**BRIEF**
List every line in the records below that contains the string "kern", copying each line in full.

**RECORD EXCERPTS**
>> Start
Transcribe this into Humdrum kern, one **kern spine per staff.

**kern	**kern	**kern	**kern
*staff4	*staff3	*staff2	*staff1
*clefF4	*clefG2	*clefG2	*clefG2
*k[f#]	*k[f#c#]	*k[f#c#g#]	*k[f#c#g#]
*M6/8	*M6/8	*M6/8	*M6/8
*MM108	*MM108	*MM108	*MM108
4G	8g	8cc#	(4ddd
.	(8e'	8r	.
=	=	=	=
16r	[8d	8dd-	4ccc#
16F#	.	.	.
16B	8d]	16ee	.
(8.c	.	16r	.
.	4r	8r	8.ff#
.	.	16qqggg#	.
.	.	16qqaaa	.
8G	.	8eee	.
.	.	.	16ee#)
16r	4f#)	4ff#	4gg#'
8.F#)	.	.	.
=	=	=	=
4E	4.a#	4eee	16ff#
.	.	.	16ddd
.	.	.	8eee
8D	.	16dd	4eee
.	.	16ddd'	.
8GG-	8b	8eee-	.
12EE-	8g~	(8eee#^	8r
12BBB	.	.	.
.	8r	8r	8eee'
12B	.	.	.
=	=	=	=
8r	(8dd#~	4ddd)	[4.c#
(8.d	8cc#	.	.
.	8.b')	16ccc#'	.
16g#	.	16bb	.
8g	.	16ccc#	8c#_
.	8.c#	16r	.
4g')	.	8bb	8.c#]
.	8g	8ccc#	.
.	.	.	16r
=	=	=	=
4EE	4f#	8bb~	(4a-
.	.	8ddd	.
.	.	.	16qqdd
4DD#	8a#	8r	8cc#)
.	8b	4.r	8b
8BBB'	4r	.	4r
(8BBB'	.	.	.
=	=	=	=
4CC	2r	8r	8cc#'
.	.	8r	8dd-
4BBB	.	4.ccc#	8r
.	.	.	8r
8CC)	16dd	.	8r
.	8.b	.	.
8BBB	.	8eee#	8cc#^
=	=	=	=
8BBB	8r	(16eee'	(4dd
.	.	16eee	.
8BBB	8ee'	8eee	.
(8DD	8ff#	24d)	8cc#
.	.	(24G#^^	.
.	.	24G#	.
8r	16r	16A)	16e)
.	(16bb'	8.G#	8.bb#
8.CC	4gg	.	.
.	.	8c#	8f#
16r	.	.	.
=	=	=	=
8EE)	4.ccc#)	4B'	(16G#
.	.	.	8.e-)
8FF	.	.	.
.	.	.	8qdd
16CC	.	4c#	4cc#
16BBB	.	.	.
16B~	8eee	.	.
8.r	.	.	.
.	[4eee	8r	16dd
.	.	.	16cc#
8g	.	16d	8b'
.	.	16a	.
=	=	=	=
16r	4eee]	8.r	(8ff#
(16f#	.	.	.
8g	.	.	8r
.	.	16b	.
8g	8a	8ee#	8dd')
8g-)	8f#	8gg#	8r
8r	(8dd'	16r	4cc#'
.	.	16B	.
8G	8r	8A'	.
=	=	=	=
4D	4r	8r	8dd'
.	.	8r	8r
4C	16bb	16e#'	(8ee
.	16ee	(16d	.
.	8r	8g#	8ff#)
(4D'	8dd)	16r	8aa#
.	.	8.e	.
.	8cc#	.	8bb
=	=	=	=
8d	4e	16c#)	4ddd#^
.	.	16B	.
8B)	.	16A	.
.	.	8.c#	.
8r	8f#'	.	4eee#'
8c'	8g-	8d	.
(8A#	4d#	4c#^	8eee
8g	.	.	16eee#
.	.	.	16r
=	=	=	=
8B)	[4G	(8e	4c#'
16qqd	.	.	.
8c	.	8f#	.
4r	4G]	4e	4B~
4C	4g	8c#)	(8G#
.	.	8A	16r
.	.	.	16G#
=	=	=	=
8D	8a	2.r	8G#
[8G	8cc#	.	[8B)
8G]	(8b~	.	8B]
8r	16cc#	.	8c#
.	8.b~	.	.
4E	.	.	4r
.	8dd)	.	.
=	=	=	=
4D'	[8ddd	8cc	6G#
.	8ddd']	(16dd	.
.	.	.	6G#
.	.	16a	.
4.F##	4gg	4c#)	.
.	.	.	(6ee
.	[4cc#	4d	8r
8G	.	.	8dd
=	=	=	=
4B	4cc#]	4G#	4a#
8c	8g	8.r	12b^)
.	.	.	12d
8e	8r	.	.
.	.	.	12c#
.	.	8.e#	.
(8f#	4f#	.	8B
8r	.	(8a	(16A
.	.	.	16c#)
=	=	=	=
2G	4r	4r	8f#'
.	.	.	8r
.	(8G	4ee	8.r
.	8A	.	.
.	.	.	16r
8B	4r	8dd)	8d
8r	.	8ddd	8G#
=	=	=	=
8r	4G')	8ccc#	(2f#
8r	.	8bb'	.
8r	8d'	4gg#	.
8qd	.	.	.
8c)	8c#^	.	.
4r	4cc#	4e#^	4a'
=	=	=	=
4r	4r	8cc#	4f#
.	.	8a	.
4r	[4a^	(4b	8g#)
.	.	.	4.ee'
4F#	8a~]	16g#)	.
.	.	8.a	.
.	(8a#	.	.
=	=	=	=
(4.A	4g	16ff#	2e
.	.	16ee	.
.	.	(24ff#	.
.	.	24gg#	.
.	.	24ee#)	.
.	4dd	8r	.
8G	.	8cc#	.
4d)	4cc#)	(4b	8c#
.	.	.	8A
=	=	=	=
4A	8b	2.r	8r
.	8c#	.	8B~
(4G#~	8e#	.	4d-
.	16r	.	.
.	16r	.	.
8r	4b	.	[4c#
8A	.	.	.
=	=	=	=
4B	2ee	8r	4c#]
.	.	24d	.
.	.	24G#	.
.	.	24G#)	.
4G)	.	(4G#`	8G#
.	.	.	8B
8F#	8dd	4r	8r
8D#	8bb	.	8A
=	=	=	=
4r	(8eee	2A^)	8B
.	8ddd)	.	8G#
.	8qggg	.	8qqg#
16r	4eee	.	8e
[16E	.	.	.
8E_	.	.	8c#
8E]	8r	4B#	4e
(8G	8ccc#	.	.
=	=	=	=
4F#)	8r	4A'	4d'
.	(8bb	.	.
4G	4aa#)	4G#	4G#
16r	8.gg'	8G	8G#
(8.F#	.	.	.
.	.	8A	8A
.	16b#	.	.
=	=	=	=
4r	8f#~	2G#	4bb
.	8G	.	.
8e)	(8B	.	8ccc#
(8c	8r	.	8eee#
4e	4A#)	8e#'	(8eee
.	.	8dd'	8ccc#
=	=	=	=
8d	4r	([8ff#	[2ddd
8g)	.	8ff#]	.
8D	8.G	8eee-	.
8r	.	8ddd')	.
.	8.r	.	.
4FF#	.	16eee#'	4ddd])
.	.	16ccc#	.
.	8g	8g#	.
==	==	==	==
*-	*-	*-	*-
>> End
**RESPONSE**
Transcribe this into Humdrum kern, one **kern spine per staff.
**kern	**kern	**kern	**kern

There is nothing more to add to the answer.